What is required
Once you find the line with "JP1 pin 1: COM -> +12V" in the data that follows, repeat it and every line after it exactly, through the line with "RT2: 4.7k (DGND, IC3/PB2) -> 4.7k (DGND, VA)".

:: Material shown

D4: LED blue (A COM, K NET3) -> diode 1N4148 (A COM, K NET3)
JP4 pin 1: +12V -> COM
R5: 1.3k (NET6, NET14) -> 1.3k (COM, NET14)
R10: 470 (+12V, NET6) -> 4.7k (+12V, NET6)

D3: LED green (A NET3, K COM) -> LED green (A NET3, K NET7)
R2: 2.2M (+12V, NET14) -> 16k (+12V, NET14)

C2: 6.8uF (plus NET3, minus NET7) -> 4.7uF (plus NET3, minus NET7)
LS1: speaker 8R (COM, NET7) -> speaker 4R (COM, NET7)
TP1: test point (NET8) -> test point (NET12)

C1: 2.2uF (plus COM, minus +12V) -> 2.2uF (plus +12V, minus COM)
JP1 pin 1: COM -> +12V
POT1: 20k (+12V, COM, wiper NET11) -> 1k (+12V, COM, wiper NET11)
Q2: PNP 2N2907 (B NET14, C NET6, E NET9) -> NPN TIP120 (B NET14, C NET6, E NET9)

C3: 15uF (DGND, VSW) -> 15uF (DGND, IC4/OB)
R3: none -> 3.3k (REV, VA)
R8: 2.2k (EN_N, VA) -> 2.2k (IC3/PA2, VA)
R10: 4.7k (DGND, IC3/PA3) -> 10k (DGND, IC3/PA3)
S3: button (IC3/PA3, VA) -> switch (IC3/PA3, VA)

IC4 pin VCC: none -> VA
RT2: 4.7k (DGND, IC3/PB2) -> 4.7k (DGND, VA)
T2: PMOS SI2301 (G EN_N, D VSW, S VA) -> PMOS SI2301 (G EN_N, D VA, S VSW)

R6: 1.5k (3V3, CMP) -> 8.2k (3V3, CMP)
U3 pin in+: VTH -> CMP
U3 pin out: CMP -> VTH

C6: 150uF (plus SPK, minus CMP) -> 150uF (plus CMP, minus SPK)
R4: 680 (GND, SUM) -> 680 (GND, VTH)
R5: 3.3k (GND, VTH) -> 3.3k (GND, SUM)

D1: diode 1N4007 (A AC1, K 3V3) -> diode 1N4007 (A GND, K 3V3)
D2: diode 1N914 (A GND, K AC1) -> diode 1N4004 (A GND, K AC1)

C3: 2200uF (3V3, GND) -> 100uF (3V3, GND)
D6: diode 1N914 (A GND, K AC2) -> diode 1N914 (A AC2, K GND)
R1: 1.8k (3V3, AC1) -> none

::::

Response to this exercise
JP1 pin 1: COM -> +12V
POT1: 20k (+12V, COM, wiper NET11) -> 1k (+12V, COM, wiper NET11)
Q2: PNP 2N2907 (B NET14, C NET6, E NET9) -> NPN TIP120 (B NET14, C NET6, E NET9)

C3: 15uF (DGND, VSW) -> 15uF (DGND, IC4/OB)
R3: none -> 3.3k (REV, VA)
R8: 2.2k (EN_N, VA) -> 2.2k (IC3/PA2, VA)
R10: 4.7k (DGND, IC3/PA3) -> 10k (DGND, IC3/PA3)
S3: button (IC3/PA3, VA) -> switch (IC3/PA3, VA)

IC4 pin VCC: none -> VA
RT2: 4.7k (DGND, IC3/PB2) -> 4.7k (DGND, VA)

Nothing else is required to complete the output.